> **Extracted data**:

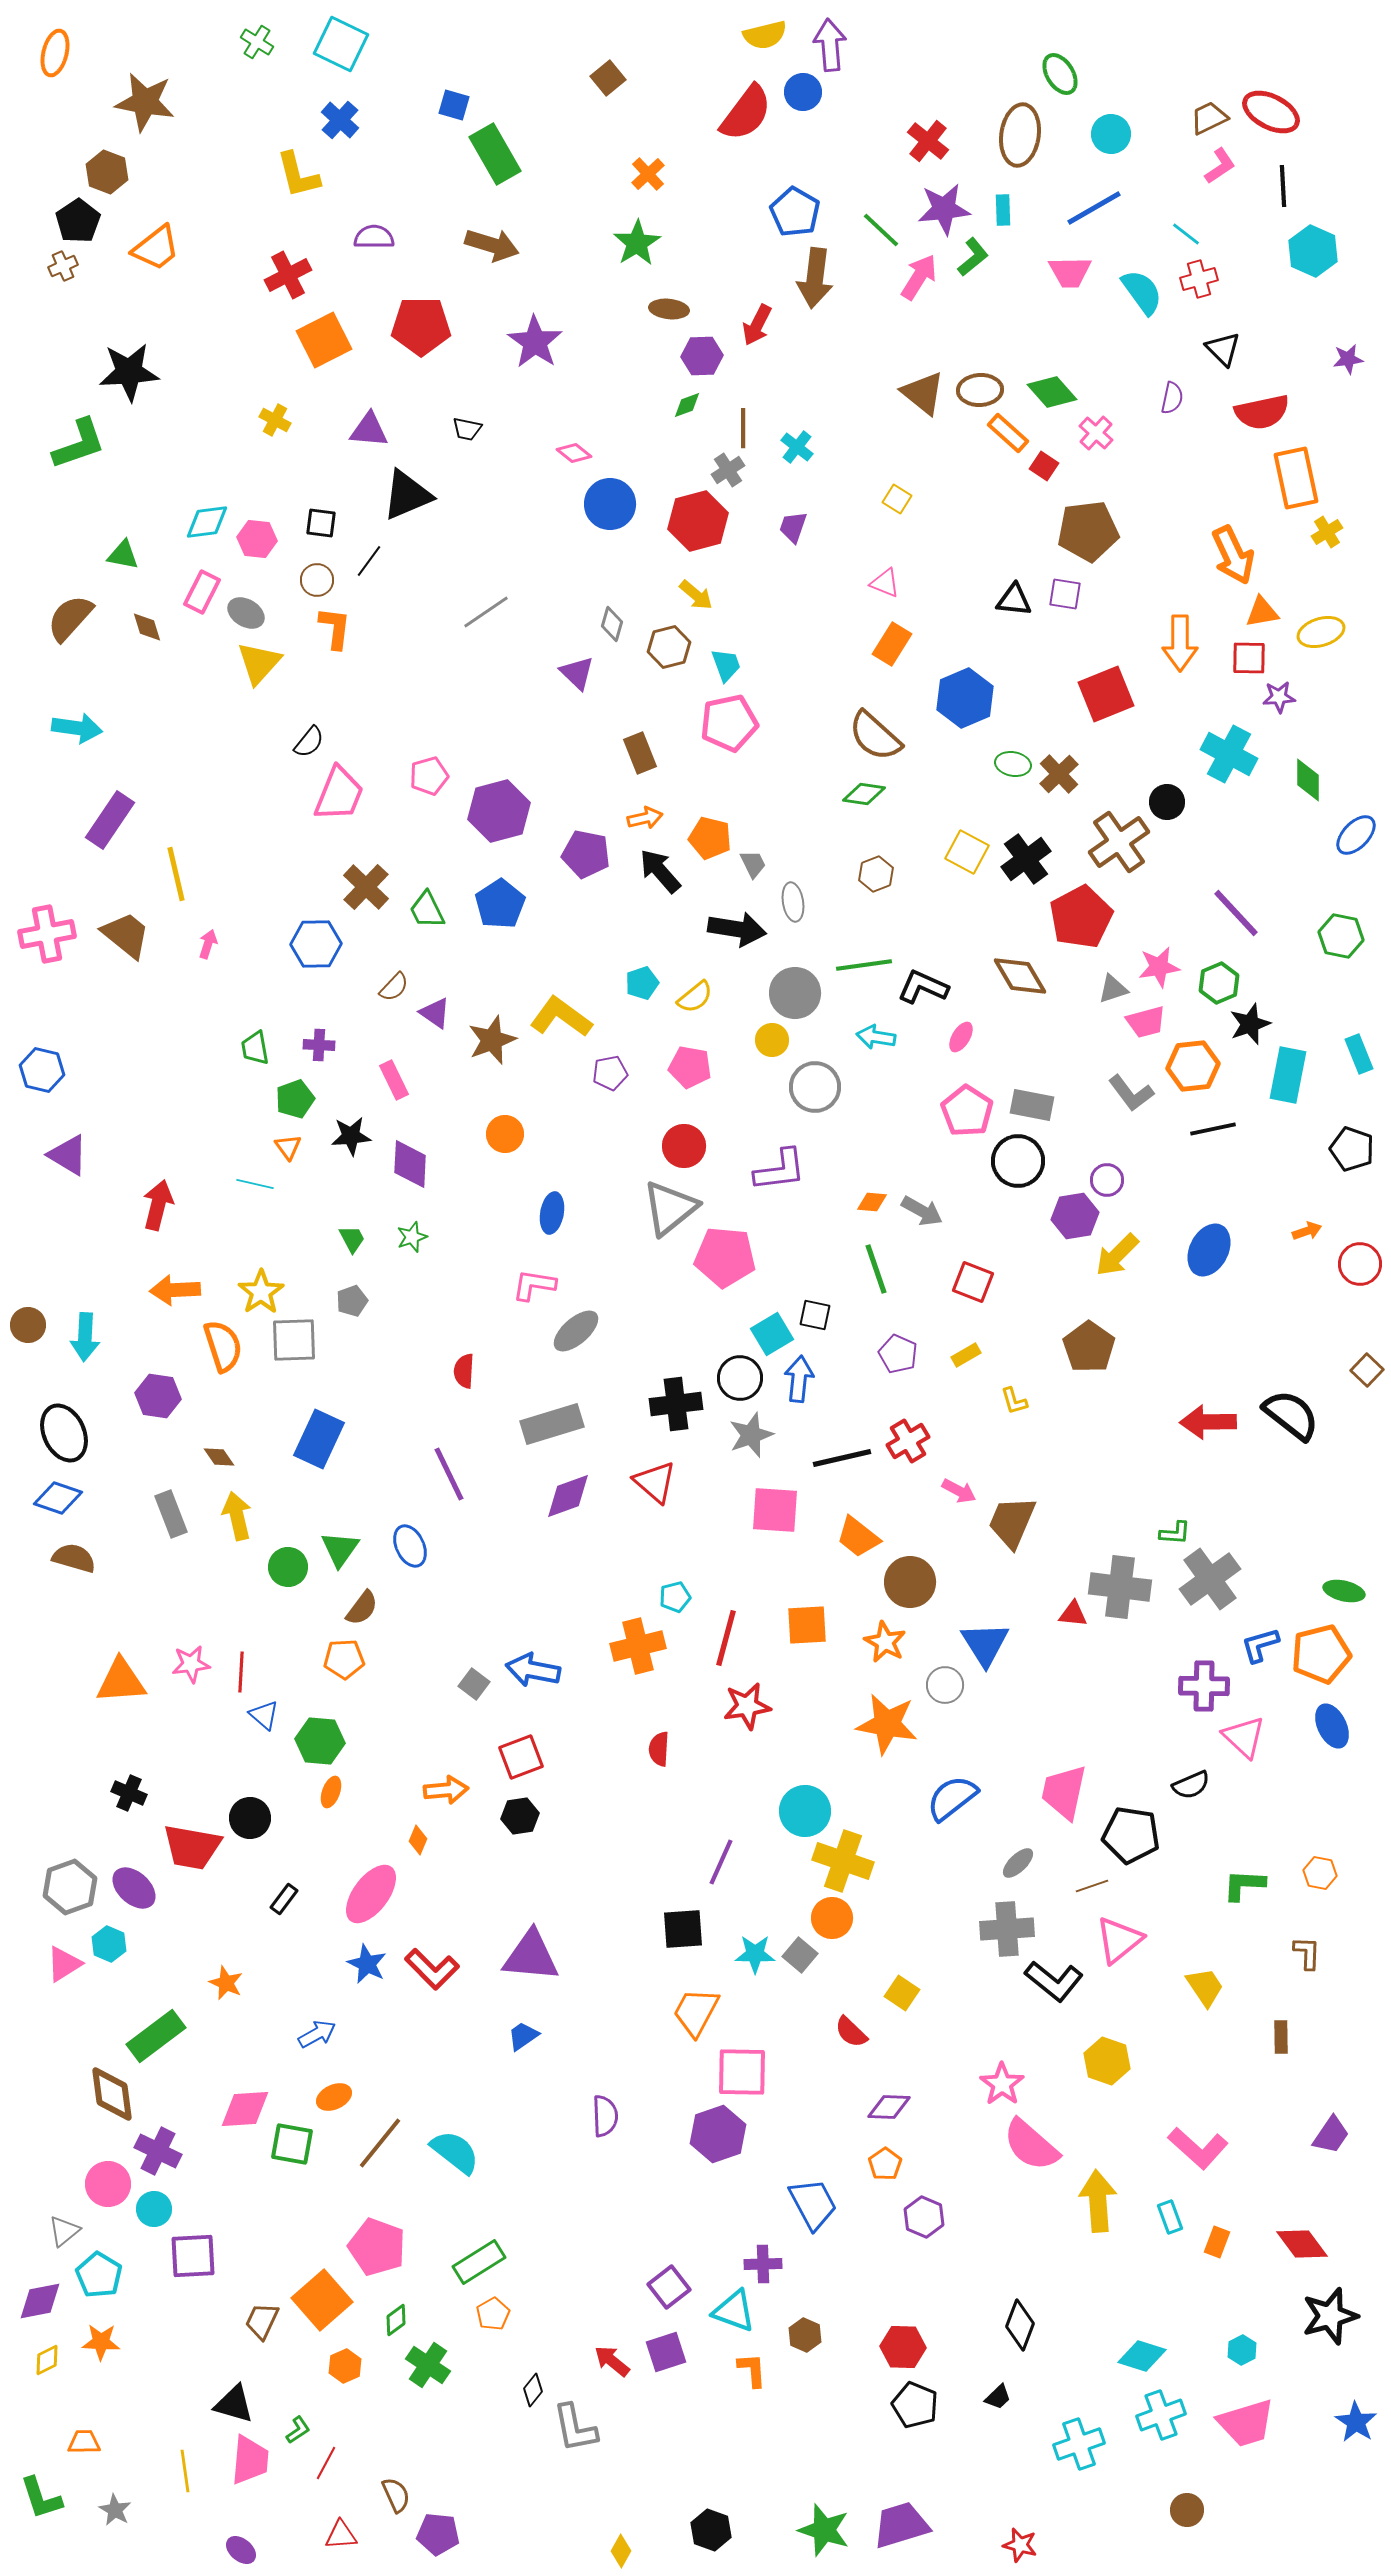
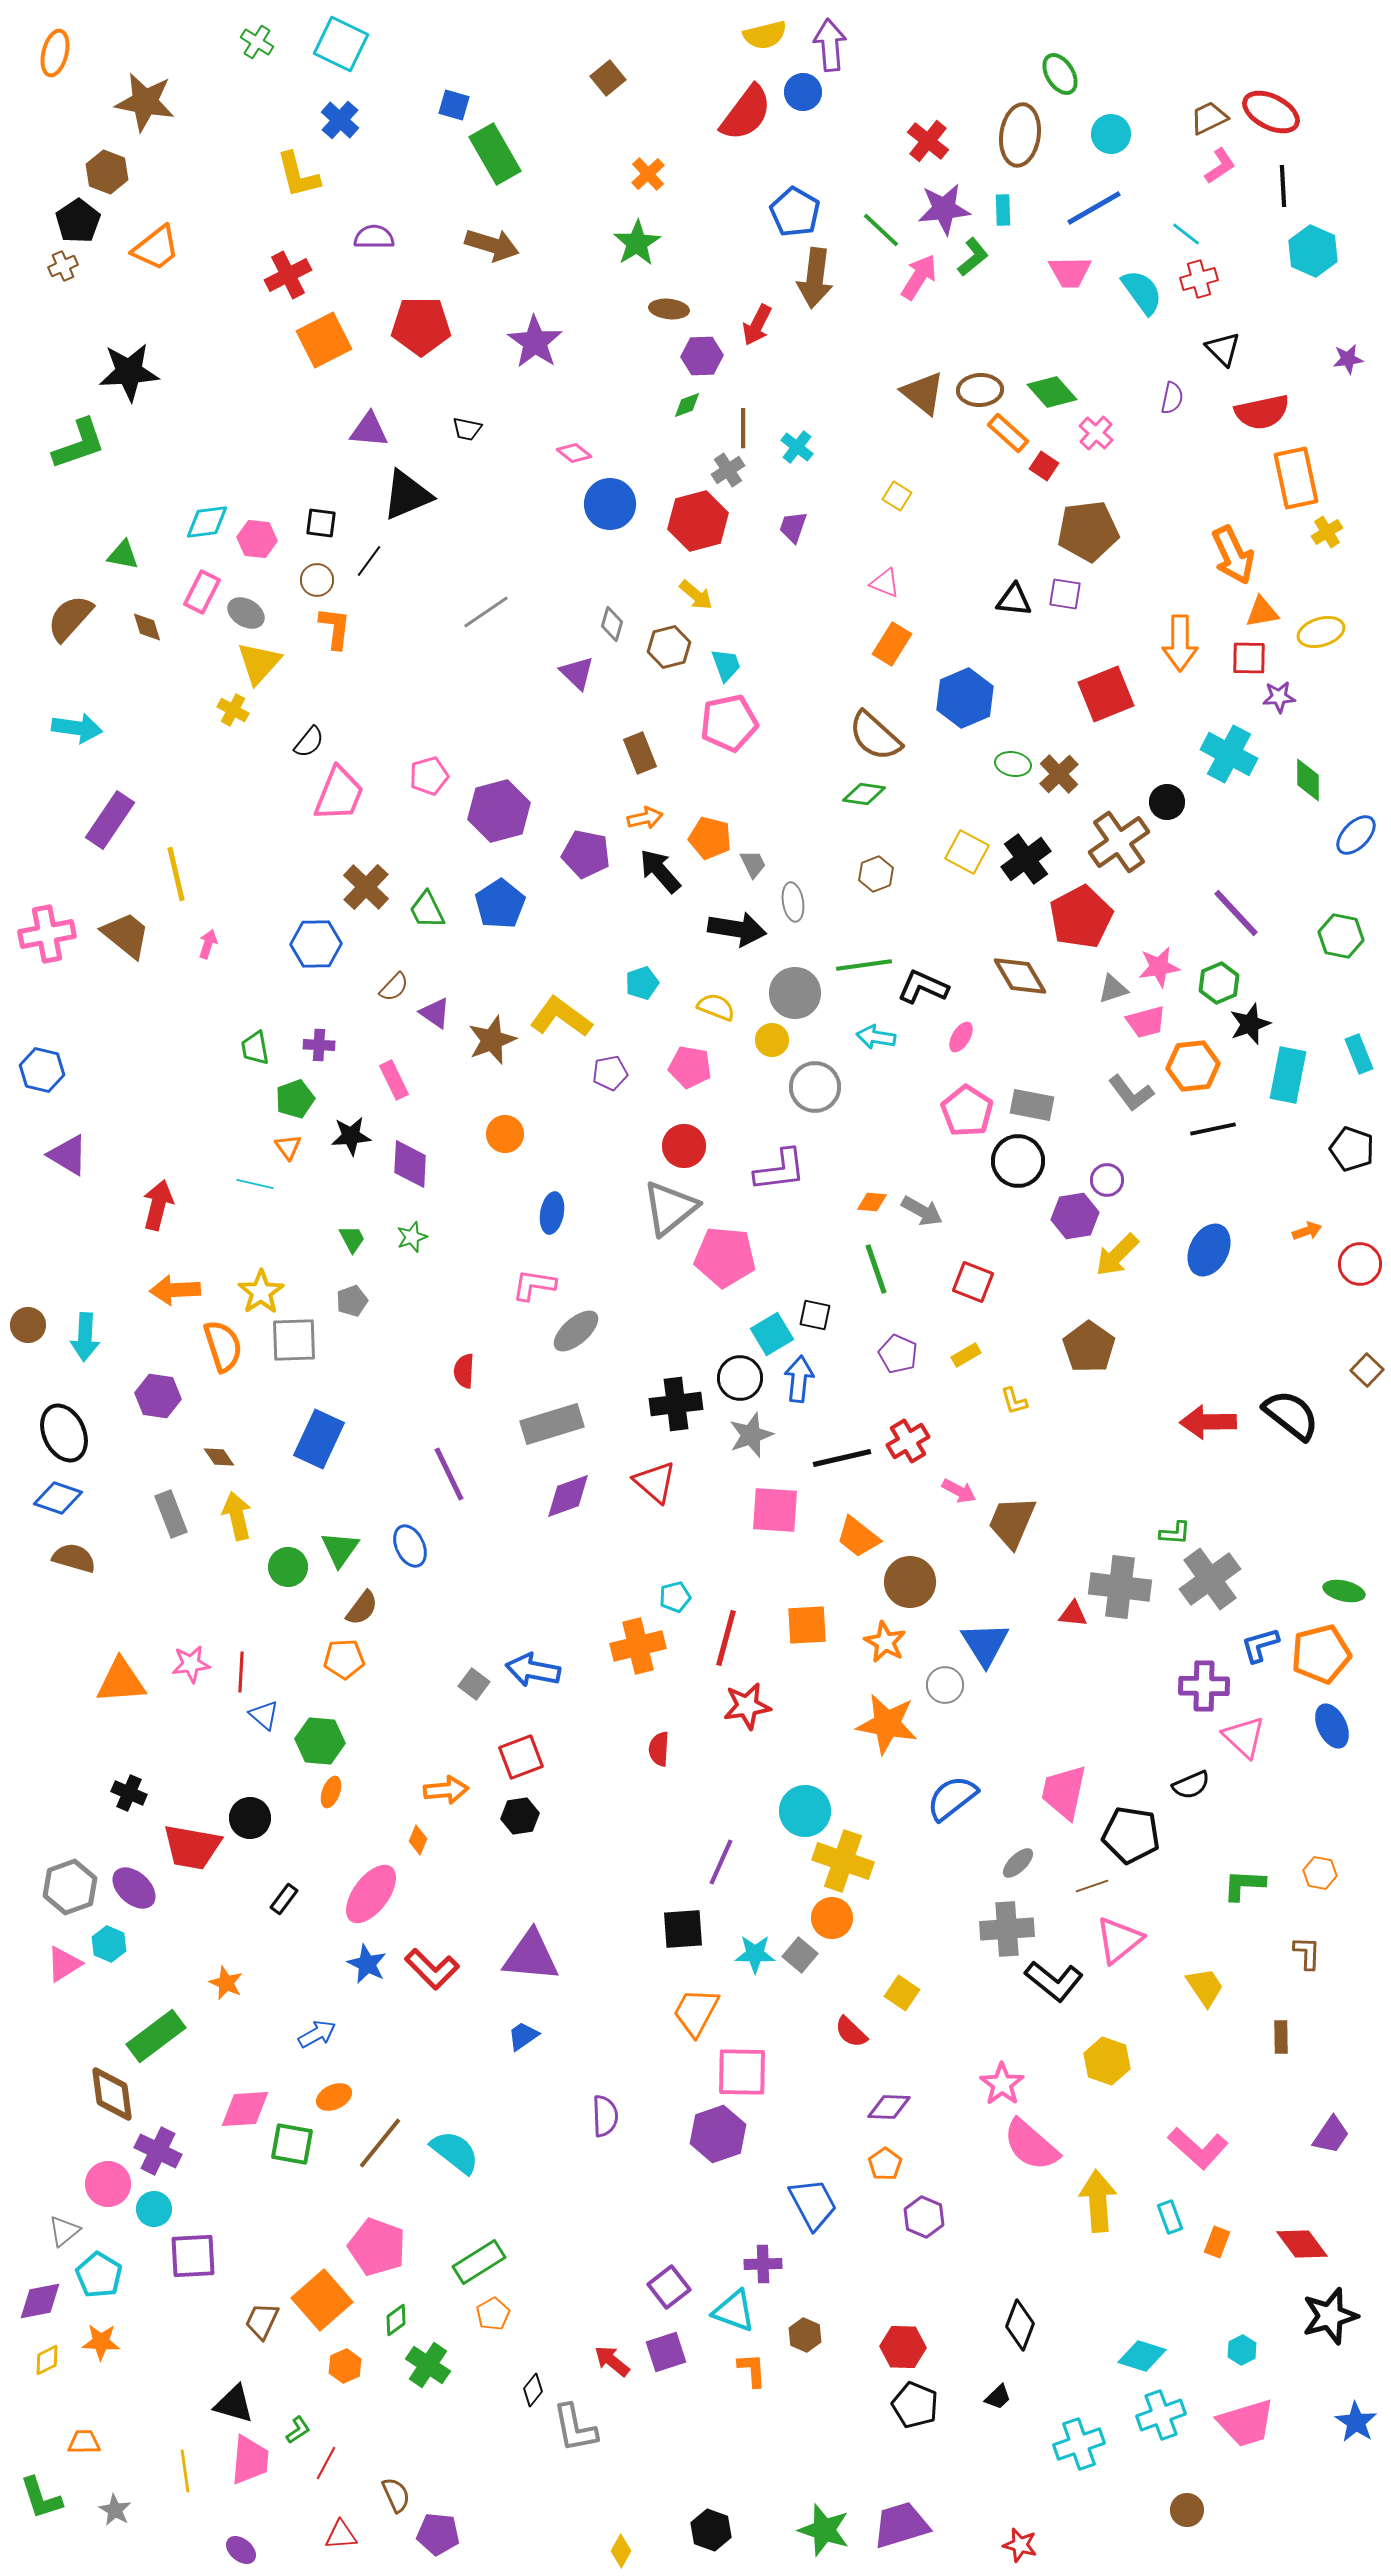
yellow cross at (275, 420): moved 42 px left, 290 px down
yellow square at (897, 499): moved 3 px up
yellow semicircle at (695, 997): moved 21 px right, 10 px down; rotated 120 degrees counterclockwise
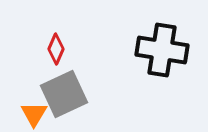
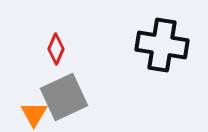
black cross: moved 5 px up
gray square: moved 3 px down
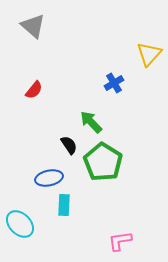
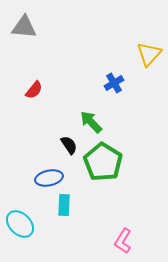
gray triangle: moved 9 px left, 1 px down; rotated 36 degrees counterclockwise
pink L-shape: moved 3 px right; rotated 50 degrees counterclockwise
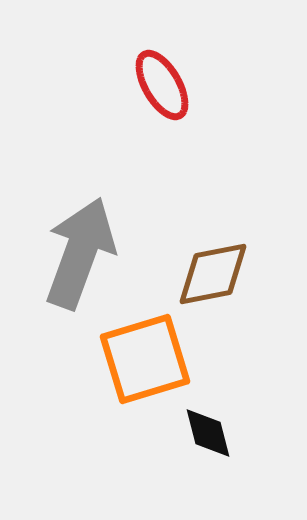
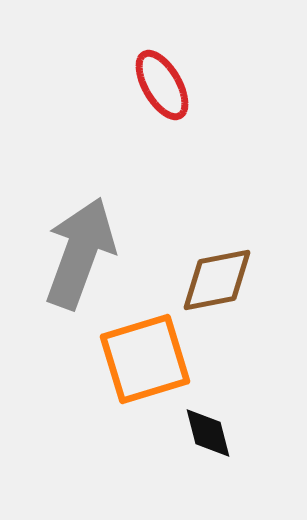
brown diamond: moved 4 px right, 6 px down
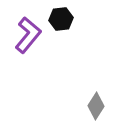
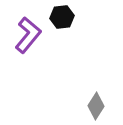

> **What the exercise asks**: Could you repeat, exactly and with nothing else, the lines from the one containing "gray triangle: moved" through the last line of the records above, leaving out the pictures?

> **Response to the task**:
gray triangle: moved 9 px left, 1 px down; rotated 36 degrees counterclockwise
pink L-shape: moved 3 px right; rotated 50 degrees counterclockwise
brown diamond: moved 4 px right, 6 px down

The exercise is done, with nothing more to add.